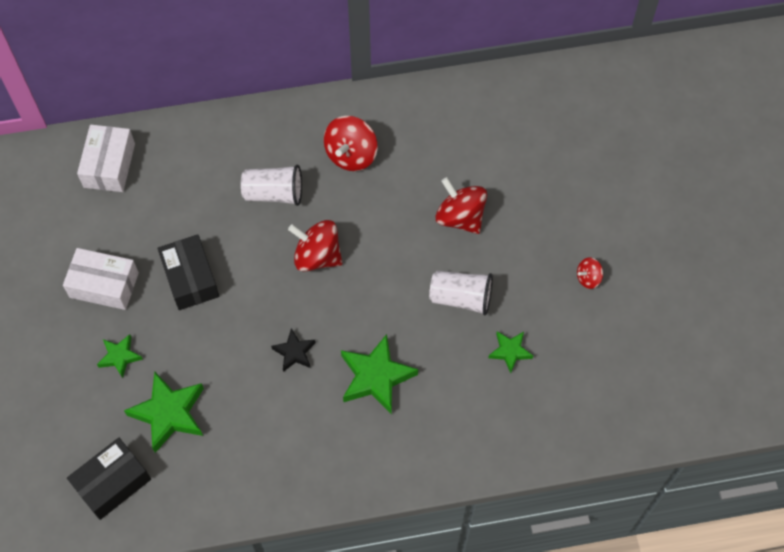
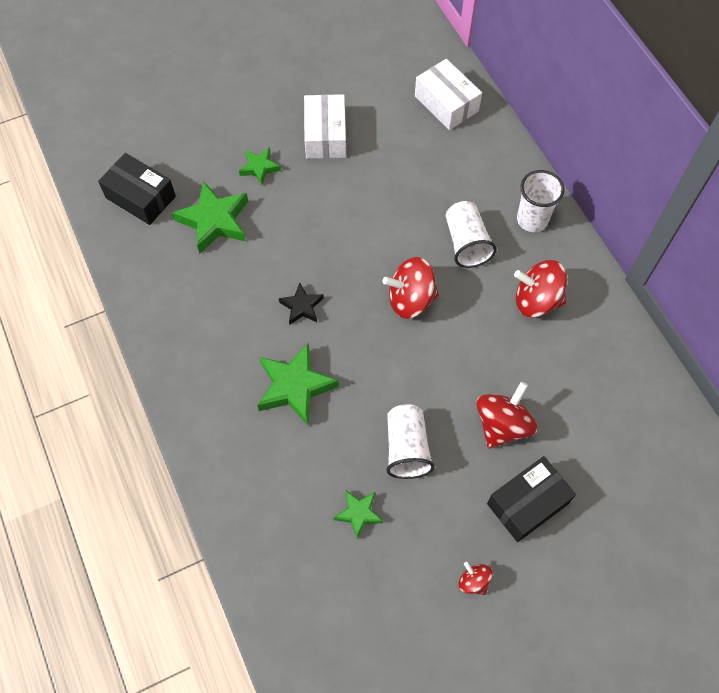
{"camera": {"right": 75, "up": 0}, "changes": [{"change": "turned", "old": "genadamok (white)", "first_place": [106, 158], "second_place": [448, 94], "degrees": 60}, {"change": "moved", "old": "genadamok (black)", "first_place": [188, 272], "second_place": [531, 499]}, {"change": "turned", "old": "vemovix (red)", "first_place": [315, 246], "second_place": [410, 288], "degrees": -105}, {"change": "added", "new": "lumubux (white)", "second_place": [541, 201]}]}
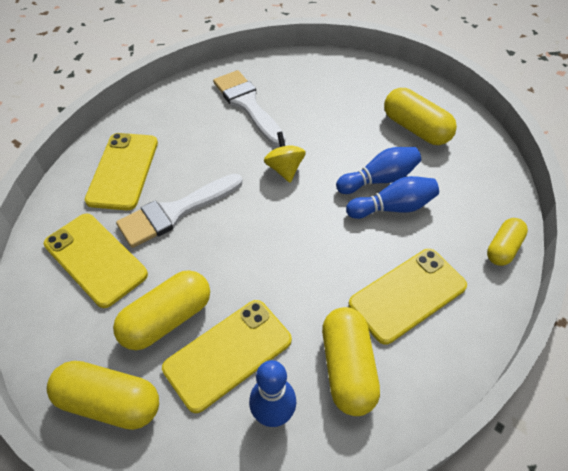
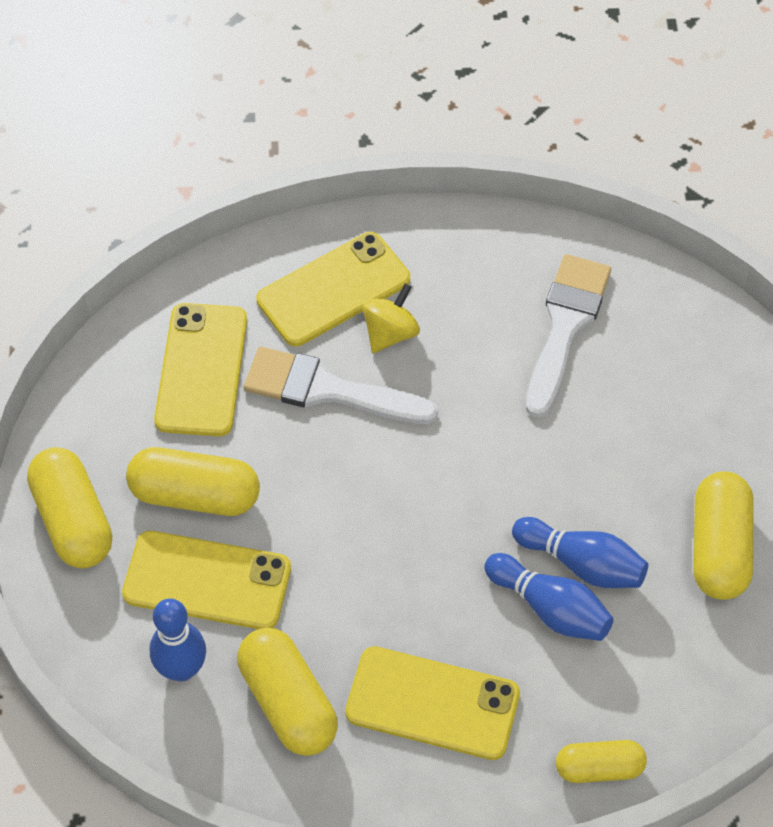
{"camera": {"right": 50, "up": 5}, "changes": [{"change": "moved", "old": "vemovix (yellow)", "first_place": [285, 157], "second_place": [391, 318]}, {"change": "turned", "old": "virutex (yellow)", "first_place": [351, 361], "second_place": [287, 692], "degrees": -75}]}
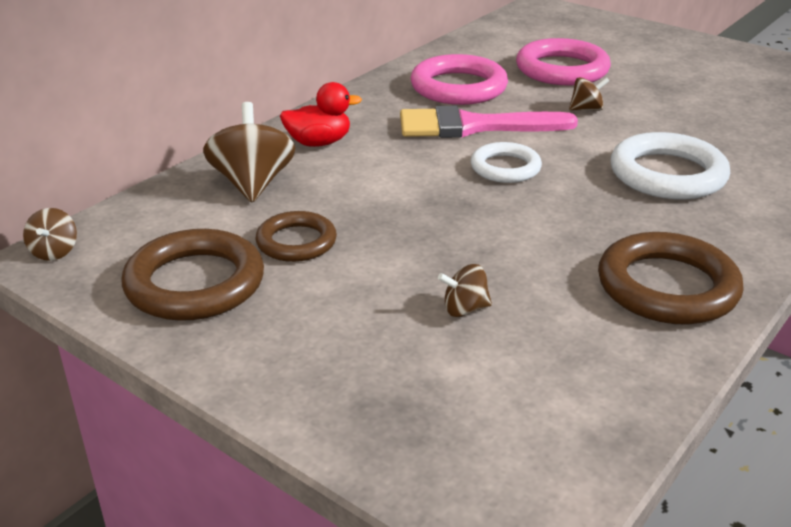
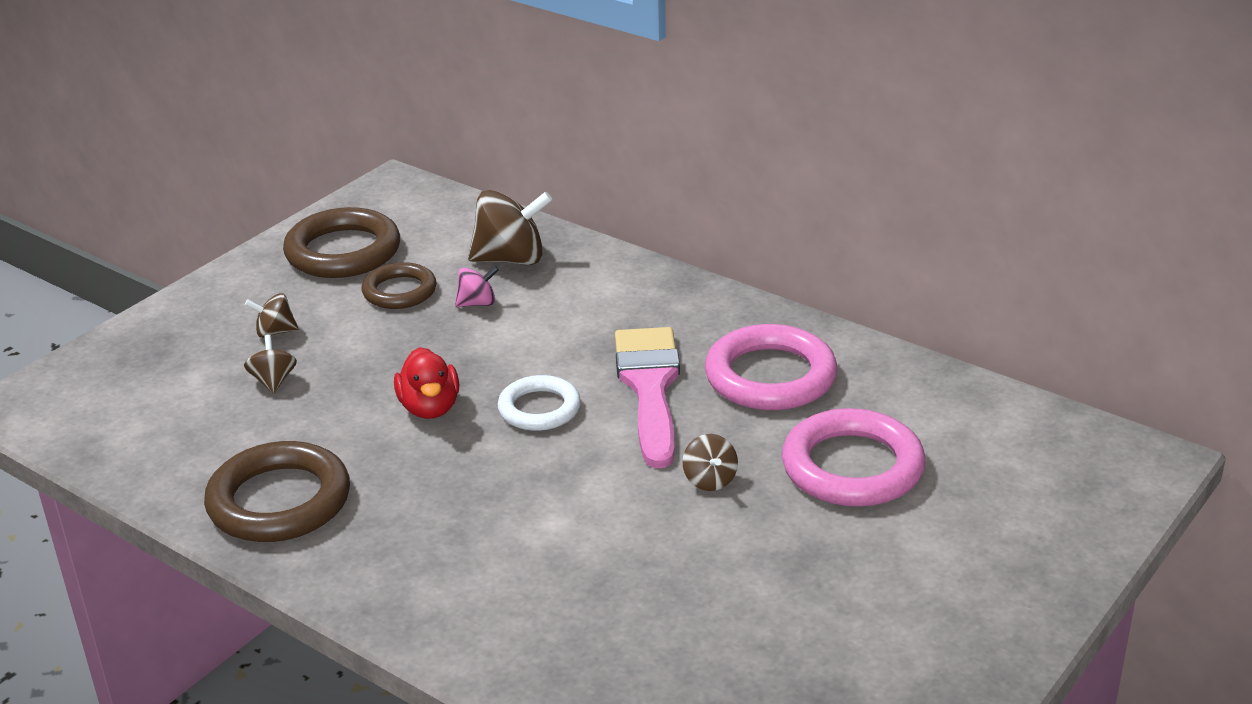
{"camera": {"right": 90, "up": 0}, "changes": [{"change": "moved", "old": "vemovix (brown)", "first_place": [50, 234], "second_place": [272, 315]}, {"change": "moved", "old": "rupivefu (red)", "first_place": [321, 114], "second_place": [426, 383]}, {"change": "removed", "old": "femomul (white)", "first_place": [670, 166]}, {"change": "added", "new": "vemovix (pink)", "second_place": [477, 286]}]}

**What is expected**
All lines of the listing that contain the word "white" should be copied out.

**The completed task**
{"camera": {"right": 75, "up": 0}, "changes": [{"change": "turned", "old": "genadamok (white)", "first_place": [106, 158], "second_place": [448, 94], "degrees": 60}, {"change": "moved", "old": "genadamok (black)", "first_place": [188, 272], "second_place": [531, 499]}, {"change": "turned", "old": "vemovix (red)", "first_place": [315, 246], "second_place": [410, 288], "degrees": -105}, {"change": "added", "new": "lumubux (white)", "second_place": [541, 201]}]}
{"camera": {"right": 90, "up": 0}, "changes": [{"change": "moved", "old": "vemovix (brown)", "first_place": [50, 234], "second_place": [272, 315]}, {"change": "moved", "old": "rupivefu (red)", "first_place": [321, 114], "second_place": [426, 383]}, {"change": "removed", "old": "femomul (white)", "first_place": [670, 166]}, {"change": "added", "new": "vemovix (pink)", "second_place": [477, 286]}]}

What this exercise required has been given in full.